■ Directions for this task ■
In the material below, find each line holding the string "purple" and copy it.

=== Section Start ===

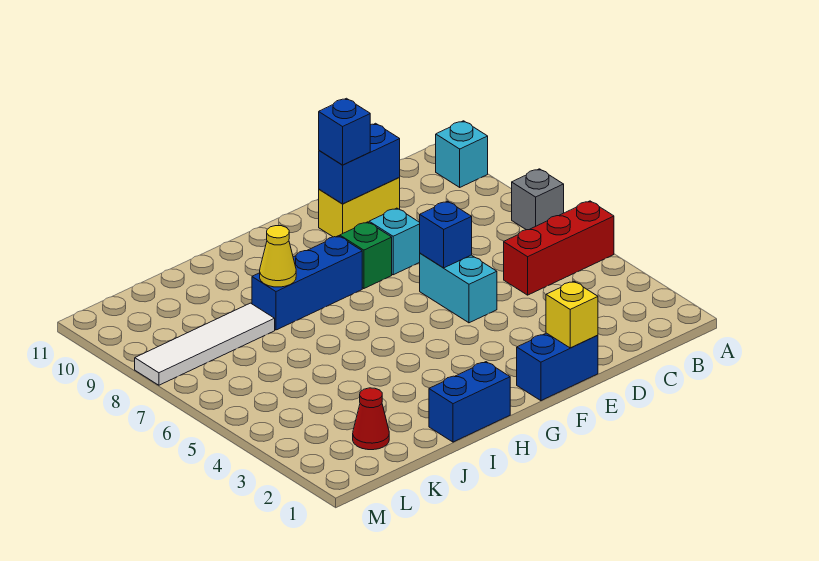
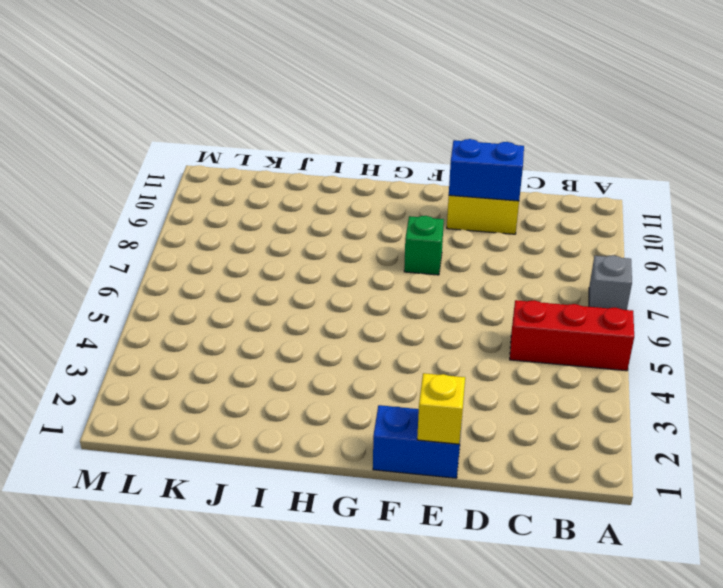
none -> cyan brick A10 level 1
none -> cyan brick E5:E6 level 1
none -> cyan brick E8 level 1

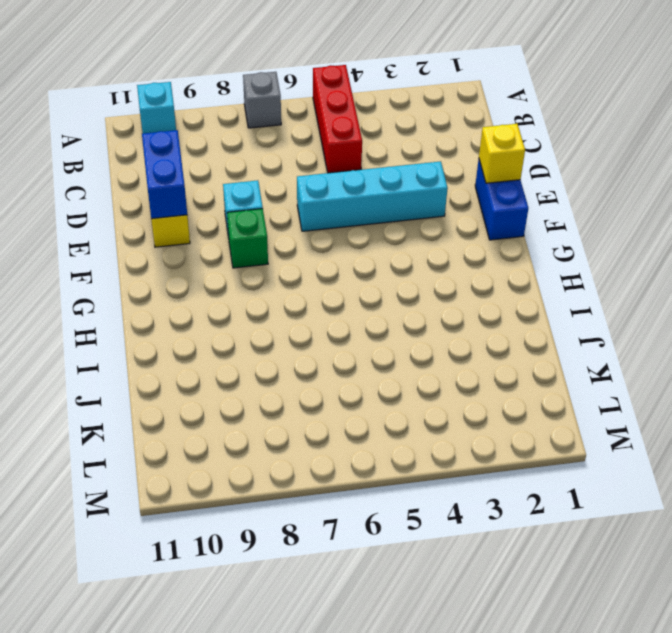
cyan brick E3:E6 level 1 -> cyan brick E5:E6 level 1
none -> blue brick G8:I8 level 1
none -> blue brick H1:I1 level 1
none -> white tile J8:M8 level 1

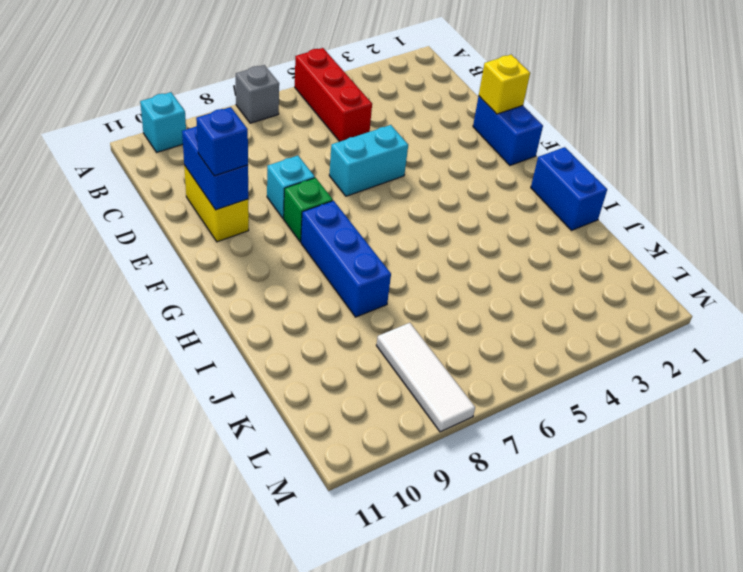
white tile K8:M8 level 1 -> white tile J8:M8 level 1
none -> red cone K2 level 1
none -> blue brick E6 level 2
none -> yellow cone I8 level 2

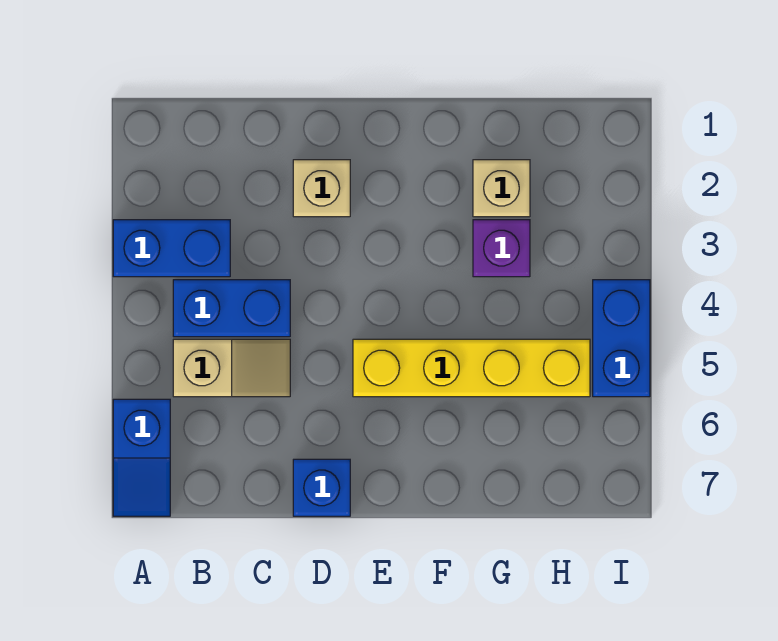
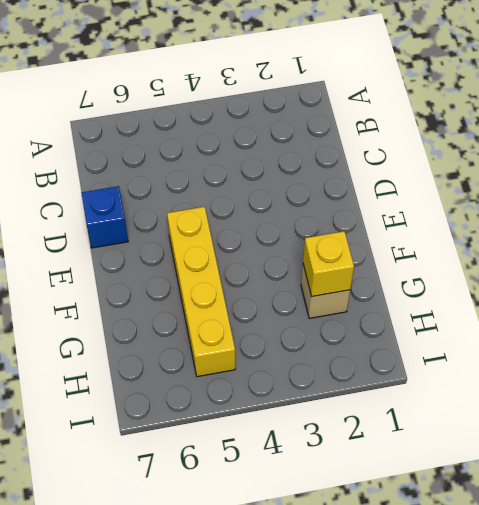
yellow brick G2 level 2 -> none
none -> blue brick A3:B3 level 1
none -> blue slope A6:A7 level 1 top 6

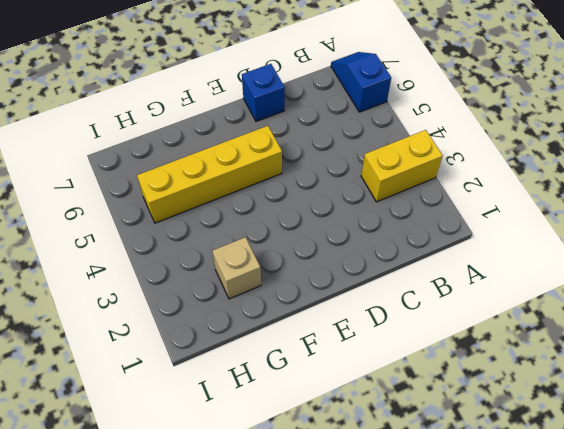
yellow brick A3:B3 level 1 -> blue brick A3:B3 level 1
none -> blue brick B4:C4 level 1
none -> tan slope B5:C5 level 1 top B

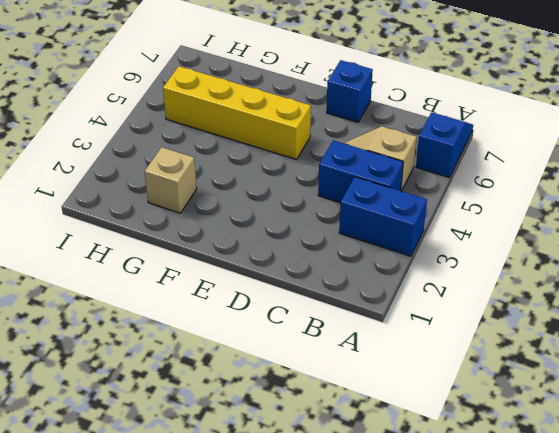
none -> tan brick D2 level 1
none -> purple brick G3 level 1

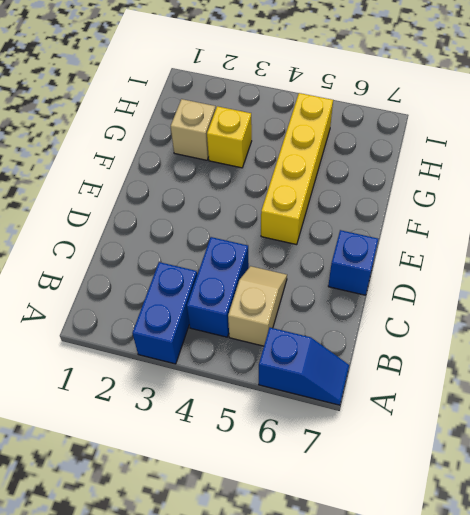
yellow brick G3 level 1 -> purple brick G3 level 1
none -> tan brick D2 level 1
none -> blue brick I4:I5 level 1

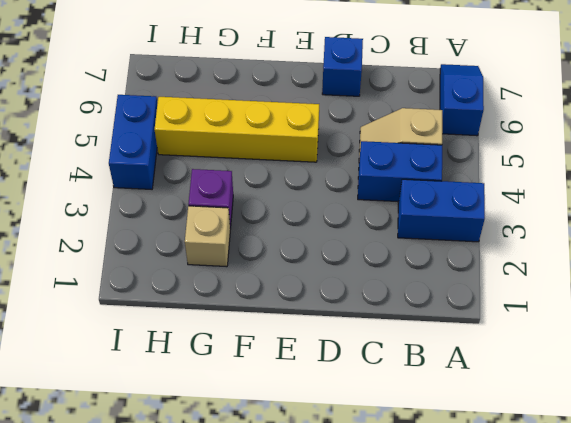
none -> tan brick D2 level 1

=== Section End ===
=== Section Start ===

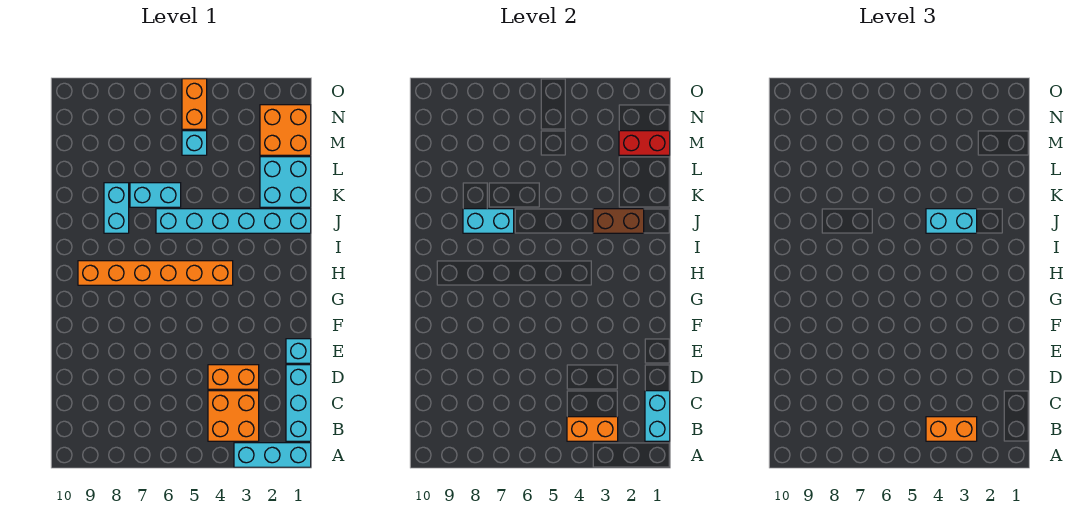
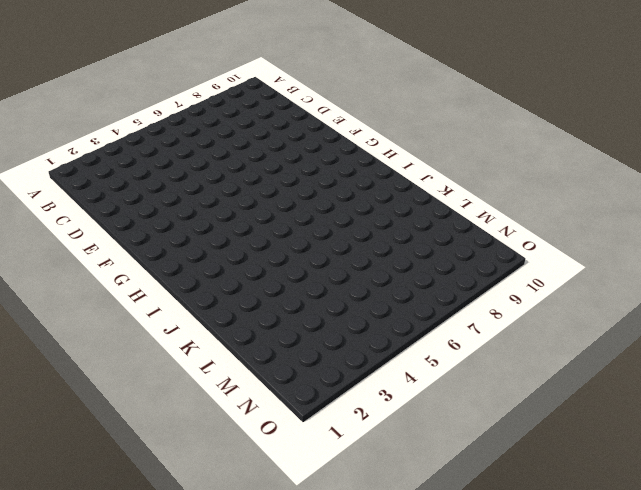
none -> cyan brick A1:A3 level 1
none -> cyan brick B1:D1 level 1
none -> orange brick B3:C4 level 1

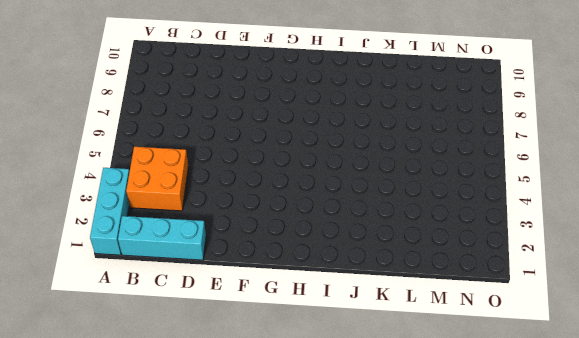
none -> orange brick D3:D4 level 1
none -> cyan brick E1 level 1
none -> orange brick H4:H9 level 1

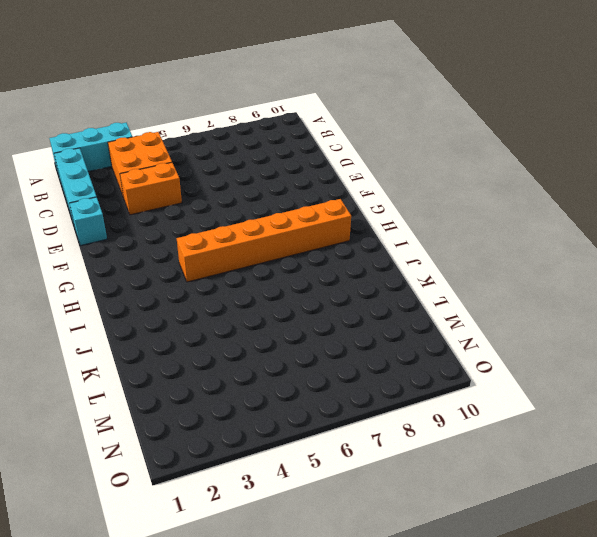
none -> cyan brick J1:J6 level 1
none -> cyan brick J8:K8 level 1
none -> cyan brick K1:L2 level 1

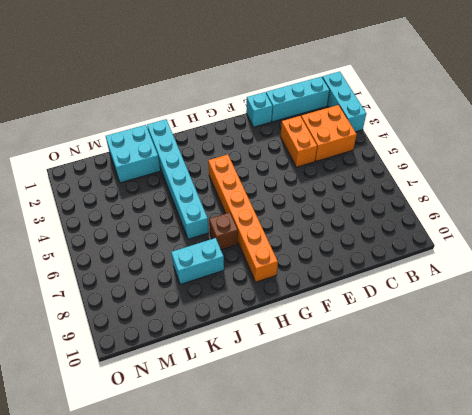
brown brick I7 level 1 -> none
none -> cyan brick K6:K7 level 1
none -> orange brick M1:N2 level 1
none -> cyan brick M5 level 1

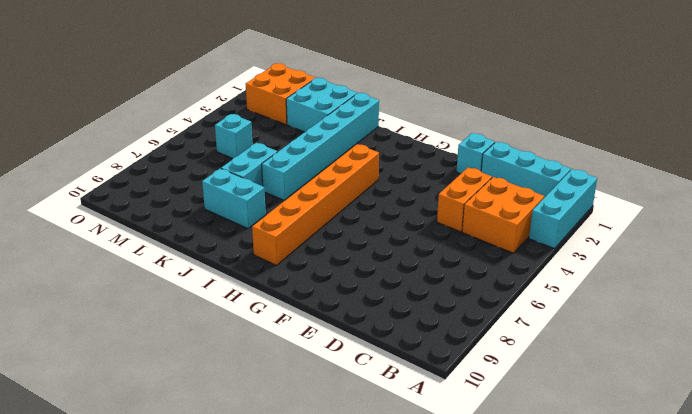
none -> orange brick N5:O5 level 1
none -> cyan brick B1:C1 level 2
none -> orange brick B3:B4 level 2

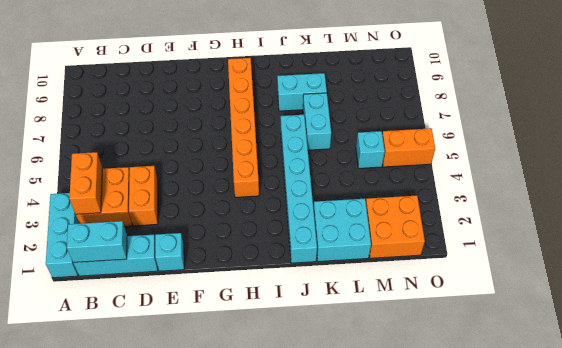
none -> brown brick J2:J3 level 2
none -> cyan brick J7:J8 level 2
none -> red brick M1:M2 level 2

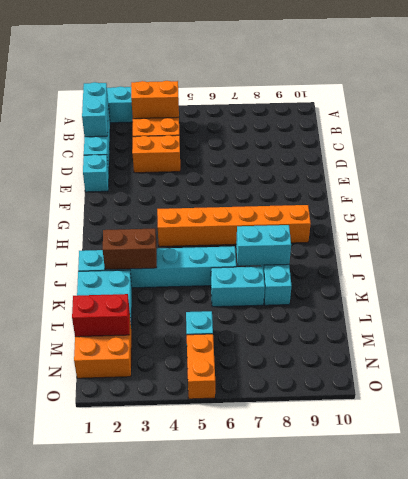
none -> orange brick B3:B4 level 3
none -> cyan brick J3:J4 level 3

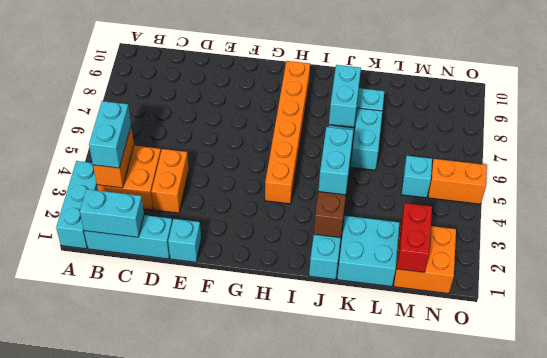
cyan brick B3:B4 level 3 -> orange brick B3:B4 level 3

=== Section End ===

■ Task result ■
none -> purple brick G3 level 1
yellow brick G3 level 1 -> purple brick G3 level 1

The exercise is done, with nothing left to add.